Required work:
Nothing but an exact copy is wanted here: the line with "orange 1x1 cone [209,66,240,114]" and all the lines that follow it in the entries below.

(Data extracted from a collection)
# # # # #

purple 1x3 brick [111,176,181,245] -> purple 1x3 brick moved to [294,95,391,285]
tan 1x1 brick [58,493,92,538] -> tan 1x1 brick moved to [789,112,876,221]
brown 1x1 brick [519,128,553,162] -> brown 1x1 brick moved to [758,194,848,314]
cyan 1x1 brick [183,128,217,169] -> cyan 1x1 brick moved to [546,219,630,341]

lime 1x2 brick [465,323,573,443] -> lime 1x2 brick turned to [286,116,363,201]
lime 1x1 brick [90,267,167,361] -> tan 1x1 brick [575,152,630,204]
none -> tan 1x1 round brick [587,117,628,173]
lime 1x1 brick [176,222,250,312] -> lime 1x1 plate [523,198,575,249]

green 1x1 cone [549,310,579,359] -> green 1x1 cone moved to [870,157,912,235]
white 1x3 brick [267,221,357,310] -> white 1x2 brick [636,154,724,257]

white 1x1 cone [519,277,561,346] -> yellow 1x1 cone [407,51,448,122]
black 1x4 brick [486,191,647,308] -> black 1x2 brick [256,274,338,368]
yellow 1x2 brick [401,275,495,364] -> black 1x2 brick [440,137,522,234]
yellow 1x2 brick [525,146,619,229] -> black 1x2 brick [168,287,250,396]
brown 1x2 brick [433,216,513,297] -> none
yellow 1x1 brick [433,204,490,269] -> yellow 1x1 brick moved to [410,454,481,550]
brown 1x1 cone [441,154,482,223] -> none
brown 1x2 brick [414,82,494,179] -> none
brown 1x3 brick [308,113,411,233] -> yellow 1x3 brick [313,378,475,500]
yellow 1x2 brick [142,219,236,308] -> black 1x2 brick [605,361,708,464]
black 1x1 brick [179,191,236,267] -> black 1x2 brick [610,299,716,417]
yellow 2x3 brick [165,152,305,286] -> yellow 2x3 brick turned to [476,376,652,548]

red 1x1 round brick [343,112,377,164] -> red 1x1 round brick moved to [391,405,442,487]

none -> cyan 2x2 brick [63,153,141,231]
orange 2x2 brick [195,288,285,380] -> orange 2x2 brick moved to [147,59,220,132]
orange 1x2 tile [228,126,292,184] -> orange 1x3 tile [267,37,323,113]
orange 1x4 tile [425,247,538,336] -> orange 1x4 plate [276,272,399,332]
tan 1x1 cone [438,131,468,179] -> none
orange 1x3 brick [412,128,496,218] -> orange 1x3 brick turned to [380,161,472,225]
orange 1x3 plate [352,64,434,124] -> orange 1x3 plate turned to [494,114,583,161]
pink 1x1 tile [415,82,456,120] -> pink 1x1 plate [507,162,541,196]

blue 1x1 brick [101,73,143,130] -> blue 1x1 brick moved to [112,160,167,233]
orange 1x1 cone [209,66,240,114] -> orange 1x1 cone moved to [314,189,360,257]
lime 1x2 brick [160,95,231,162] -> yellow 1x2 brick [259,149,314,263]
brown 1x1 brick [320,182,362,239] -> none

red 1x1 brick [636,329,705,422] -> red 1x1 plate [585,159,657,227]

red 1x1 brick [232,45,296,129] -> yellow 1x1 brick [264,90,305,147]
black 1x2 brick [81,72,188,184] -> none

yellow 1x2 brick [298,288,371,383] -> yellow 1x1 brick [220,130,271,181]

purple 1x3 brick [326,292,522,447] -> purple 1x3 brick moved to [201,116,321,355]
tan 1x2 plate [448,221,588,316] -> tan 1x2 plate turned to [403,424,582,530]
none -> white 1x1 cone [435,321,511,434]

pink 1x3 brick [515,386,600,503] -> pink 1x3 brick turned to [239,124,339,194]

# # # # #

Your response:
orange 1x1 cone [209,66,240,114] -> orange 1x1 cone moved to [314,189,360,257]
lime 1x2 brick [160,95,231,162] -> yellow 1x2 brick [259,149,314,263]
brown 1x1 brick [320,182,362,239] -> none

red 1x1 brick [636,329,705,422] -> red 1x1 plate [585,159,657,227]

red 1x1 brick [232,45,296,129] -> yellow 1x1 brick [264,90,305,147]
black 1x2 brick [81,72,188,184] -> none

yellow 1x2 brick [298,288,371,383] -> yellow 1x1 brick [220,130,271,181]

purple 1x3 brick [326,292,522,447] -> purple 1x3 brick moved to [201,116,321,355]
tan 1x2 plate [448,221,588,316] -> tan 1x2 plate turned to [403,424,582,530]
none -> white 1x1 cone [435,321,511,434]

pink 1x3 brick [515,386,600,503] -> pink 1x3 brick turned to [239,124,339,194]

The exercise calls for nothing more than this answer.